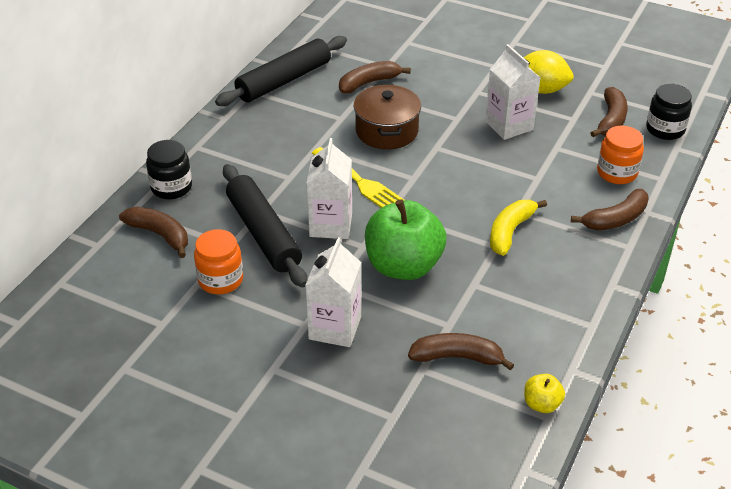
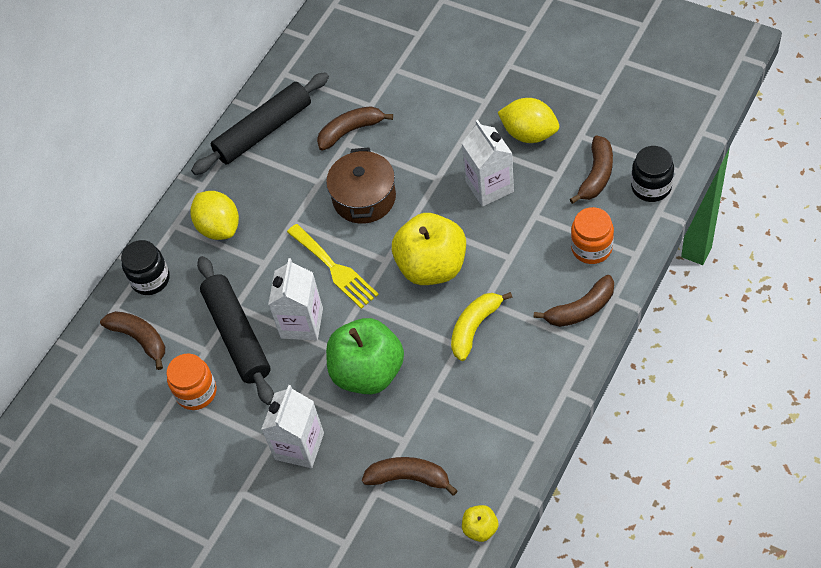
camera: 10 degrees right, 15 degrees up
(242, 149) = (219, 227): none -> yellow lemon
(460, 183) = (432, 266): none -> yellow apple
· · · · ·
**Aim of the exercise**
Please make an exact copy of the whole listing and leave out its pictures.

**Exercise output**
camera: 10 degrees right, 15 degrees up
(242, 149) = (219, 227): none -> yellow lemon
(460, 183) = (432, 266): none -> yellow apple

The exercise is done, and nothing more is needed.